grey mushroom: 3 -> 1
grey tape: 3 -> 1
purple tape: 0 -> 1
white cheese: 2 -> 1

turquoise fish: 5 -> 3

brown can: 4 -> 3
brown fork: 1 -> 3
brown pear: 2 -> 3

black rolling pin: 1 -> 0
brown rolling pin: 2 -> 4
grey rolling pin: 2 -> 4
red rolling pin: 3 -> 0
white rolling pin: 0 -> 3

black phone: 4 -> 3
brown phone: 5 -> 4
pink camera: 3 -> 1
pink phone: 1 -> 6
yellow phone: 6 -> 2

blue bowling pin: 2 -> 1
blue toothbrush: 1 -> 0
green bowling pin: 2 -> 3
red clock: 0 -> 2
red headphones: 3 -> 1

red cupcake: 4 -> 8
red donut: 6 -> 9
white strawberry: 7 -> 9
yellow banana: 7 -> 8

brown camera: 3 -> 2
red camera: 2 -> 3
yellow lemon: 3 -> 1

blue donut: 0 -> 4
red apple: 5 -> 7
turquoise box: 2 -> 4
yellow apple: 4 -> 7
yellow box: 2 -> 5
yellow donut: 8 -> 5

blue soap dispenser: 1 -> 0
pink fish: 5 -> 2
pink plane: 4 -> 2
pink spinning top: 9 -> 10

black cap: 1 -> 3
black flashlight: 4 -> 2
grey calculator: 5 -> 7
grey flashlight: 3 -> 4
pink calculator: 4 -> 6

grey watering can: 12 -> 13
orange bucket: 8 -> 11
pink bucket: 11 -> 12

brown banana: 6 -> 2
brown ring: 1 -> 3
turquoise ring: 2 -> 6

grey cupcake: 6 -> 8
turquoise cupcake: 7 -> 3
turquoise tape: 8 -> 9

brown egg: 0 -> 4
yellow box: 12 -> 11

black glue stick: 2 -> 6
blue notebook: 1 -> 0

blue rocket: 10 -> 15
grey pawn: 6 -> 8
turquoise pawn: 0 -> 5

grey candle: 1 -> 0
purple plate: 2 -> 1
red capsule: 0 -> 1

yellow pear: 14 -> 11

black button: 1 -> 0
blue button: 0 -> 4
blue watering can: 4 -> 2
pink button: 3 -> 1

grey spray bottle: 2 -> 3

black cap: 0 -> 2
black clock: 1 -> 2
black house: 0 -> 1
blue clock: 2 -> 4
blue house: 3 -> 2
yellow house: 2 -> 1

■ **Exercise instructions**
The lines above that include "calculator" should each be listed.

■ **Task answer**
grey calculator: 5 -> 7
pink calculator: 4 -> 6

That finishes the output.